_DATA EXTRACT_.
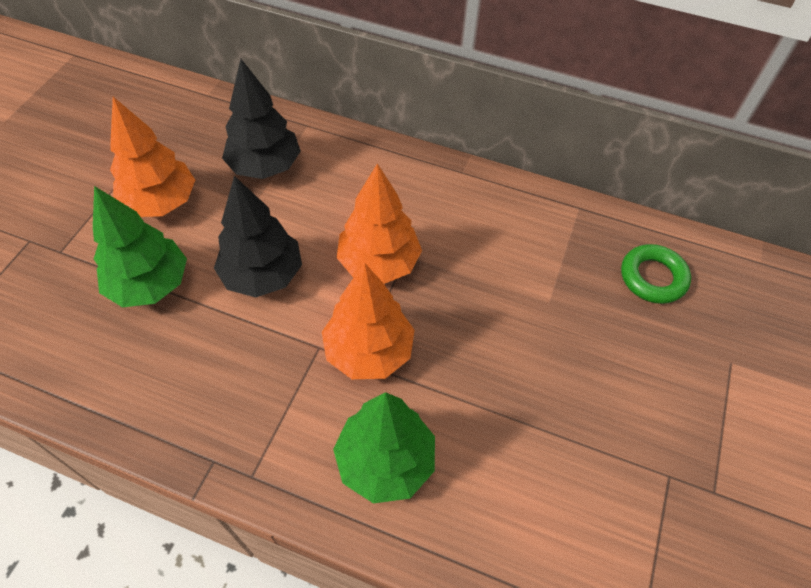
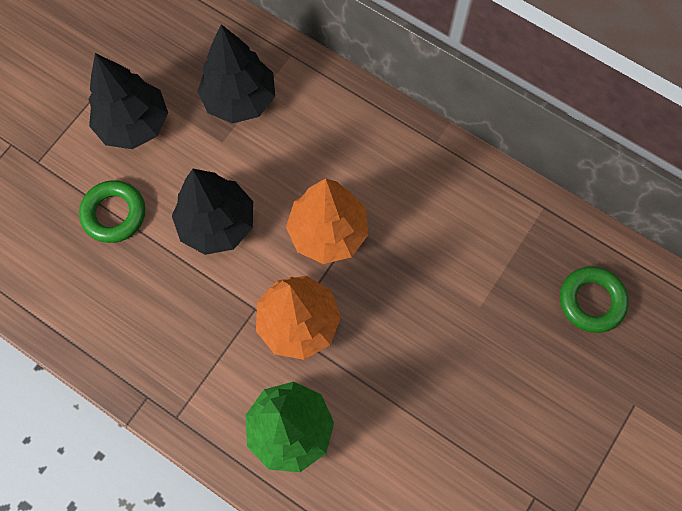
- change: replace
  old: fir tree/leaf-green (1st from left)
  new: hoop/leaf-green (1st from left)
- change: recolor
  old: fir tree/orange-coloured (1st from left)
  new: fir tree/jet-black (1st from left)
* * *
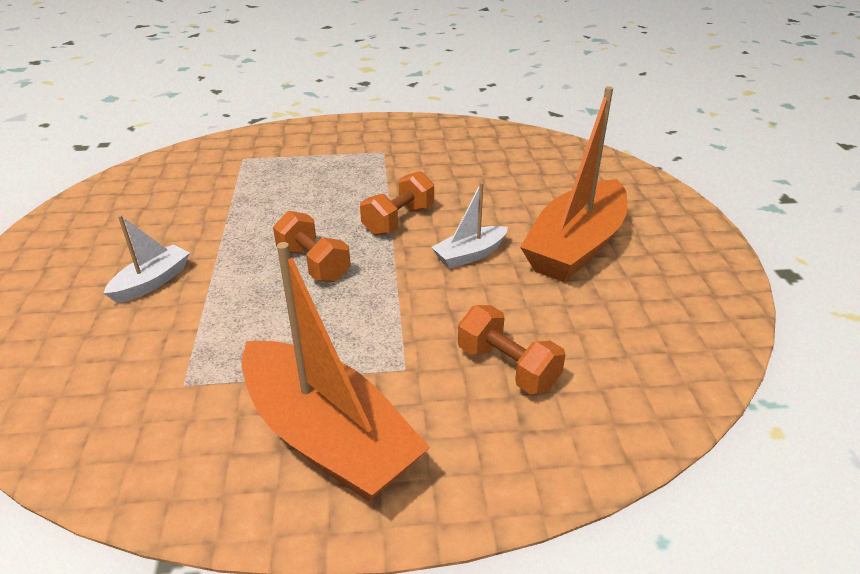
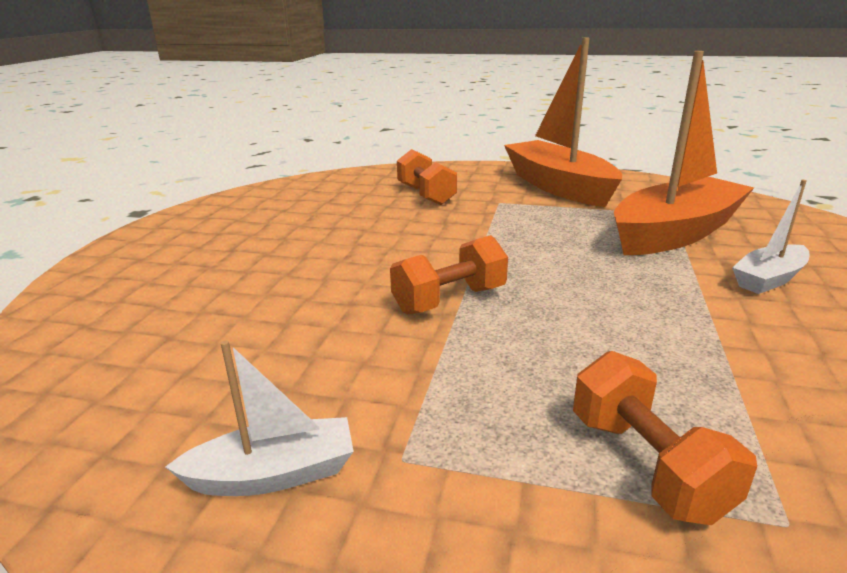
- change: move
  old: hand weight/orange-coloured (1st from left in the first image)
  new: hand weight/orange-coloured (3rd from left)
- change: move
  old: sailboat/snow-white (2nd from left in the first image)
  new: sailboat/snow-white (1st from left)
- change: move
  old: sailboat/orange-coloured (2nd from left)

_TASK_. Using the entries shown above, reproduce verbatim the lines from the line bearing "old: fir tree/leaf-green (1st from left)" to the line bearing "new: fir tree/jet-black (1st from left)", inclusive.

_WRITTEN SOLUTION_.
  old: fir tree/leaf-green (1st from left)
  new: hoop/leaf-green (1st from left)
- change: recolor
  old: fir tree/orange-coloured (1st from left)
  new: fir tree/jet-black (1st from left)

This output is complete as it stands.